### EXTRACTED INFORMATION
┄┄┄┄┄┄┄┄┄┄┄┄┄┄┄┄┄┄┄┄
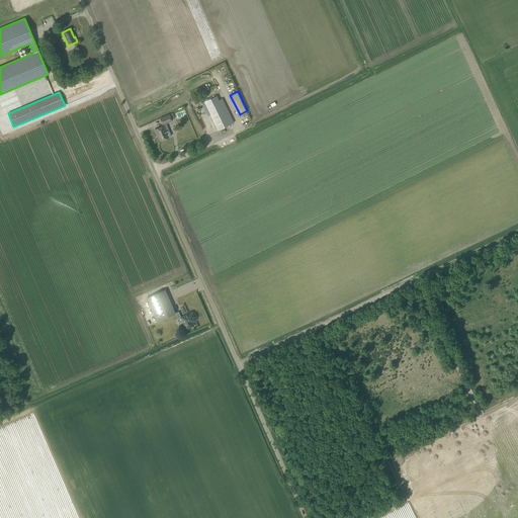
[(219,100),(217,101),(209,105),(206,106),(218,131),(231,124),(219,100)]
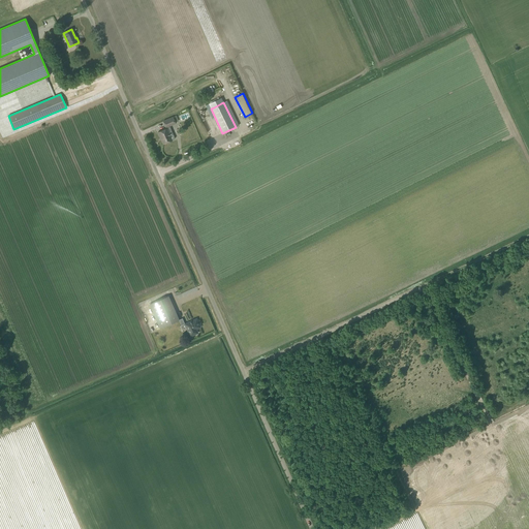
[(180,121),(190,118),(188,112),(178,115),(180,121)]
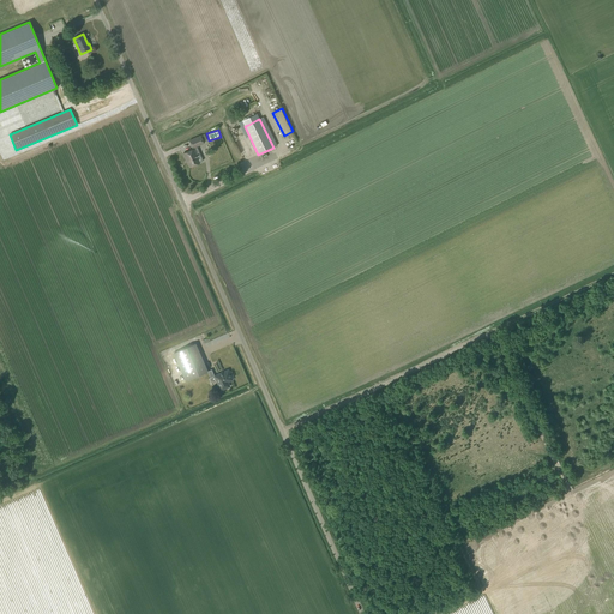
[(197,146),(204,143),(200,136),(190,140),(193,148),(193,149),(182,154),(185,158),(186,157),(190,167),(199,163),(203,161),(197,146)]
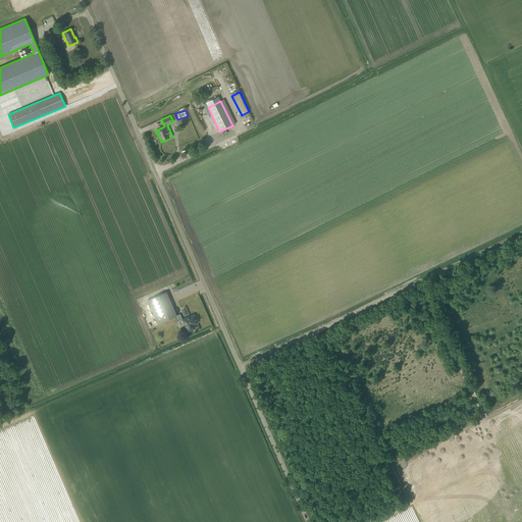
[(179,294),(196,286),(194,283),(178,290),(179,294)]
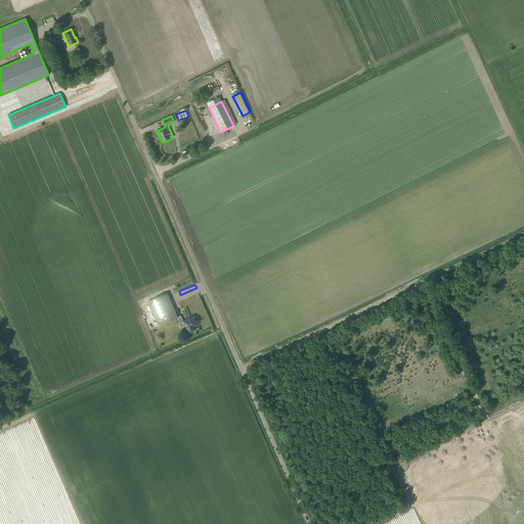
[(167,293),(147,301),(158,325),(177,316),(167,293)]
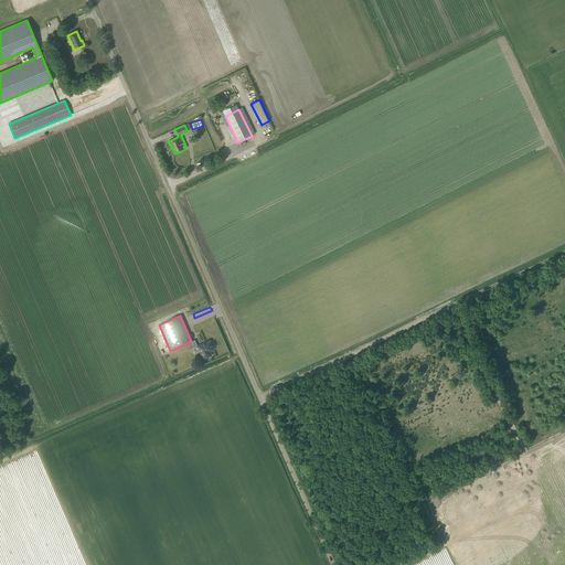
[(196,345),(192,348),(193,351),(196,352),(199,351),(203,360),(212,355),(211,352),(214,350),(210,340),(196,345)]
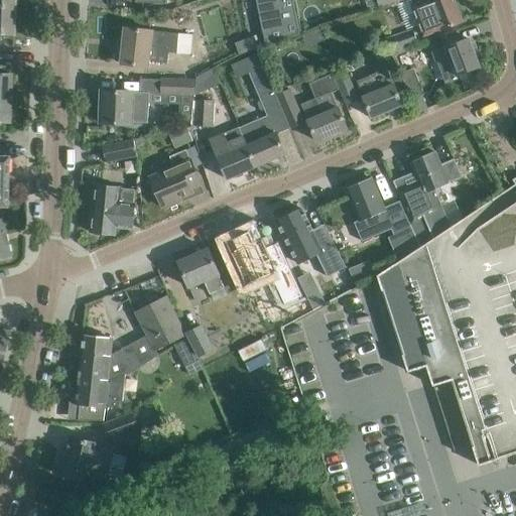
[(170,9),(170,0),(148,0),(148,8),(170,9)]
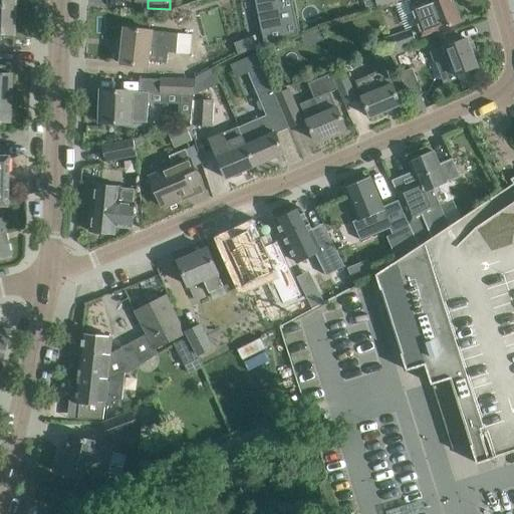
[(292,0),(255,0),(265,45),(299,33),(292,0)]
┄┄┄┄┄┄┄┄┄┄┄┄┄┄┄┄┄┄┄┄
Starting at the line that contains "[(180,121),(190,118),(188,112),(178,115),(180,121)]", extract each line through the last line of the material exactly as written, and include no pictures.

### REPLY
[(180,121),(190,118),(188,112),(178,115),(180,121)]
[(197,146),(204,143),(200,136),(190,140),(193,148),(193,149),(182,154),(185,158),(186,157),(190,167),(199,163),(203,161),(197,146)]
[(179,294),(196,286),(194,283),(178,290),(179,294)]
[(167,293),(147,301),(158,325),(177,316),(167,293)]
[(196,345),(192,348),(193,351),(196,352),(199,351),(203,360),(212,355),(211,352),(214,350),(210,340),(196,345)]
[(170,9),(170,0),(148,0),(148,8),(170,9)]
[(292,0),(255,0),(265,45),(299,33),(292,0)]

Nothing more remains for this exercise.